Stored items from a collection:
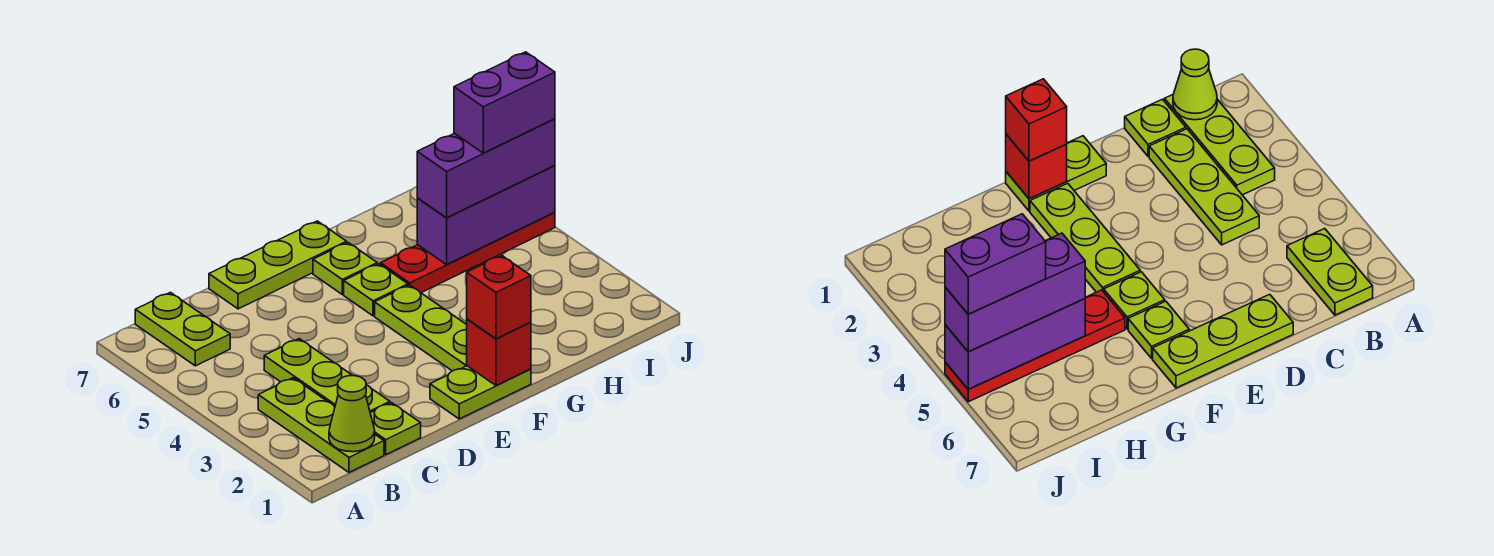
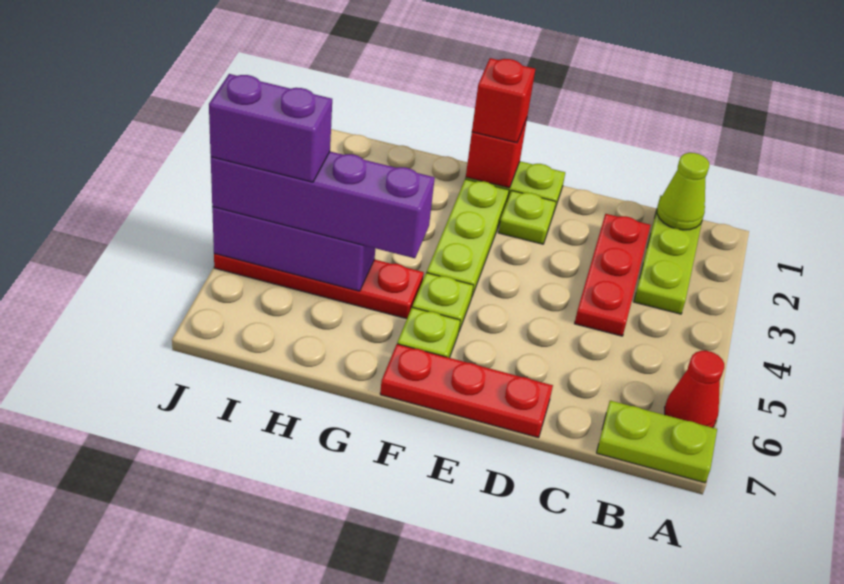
none -> red cone A6 level 1
lime plate B6:B7 level 1 -> lime plate A7:B7 level 1
lime plate C1 level 1 -> lime plate E2 level 1
lime plate C2:C4 level 1 -> red plate C2:C4 level 1
lime plate D7:F7 level 1 -> red plate D7:F7 level 1
purple brick H5:J5 level 3 -> purple brick G5:J5 level 3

(Exercise description): Scan the data above, find each line with "lime", and copy it.

(Finished task):
lime plate B6:B7 level 1 -> lime plate A7:B7 level 1
lime plate C1 level 1 -> lime plate E2 level 1
lime plate C2:C4 level 1 -> red plate C2:C4 level 1
lime plate D7:F7 level 1 -> red plate D7:F7 level 1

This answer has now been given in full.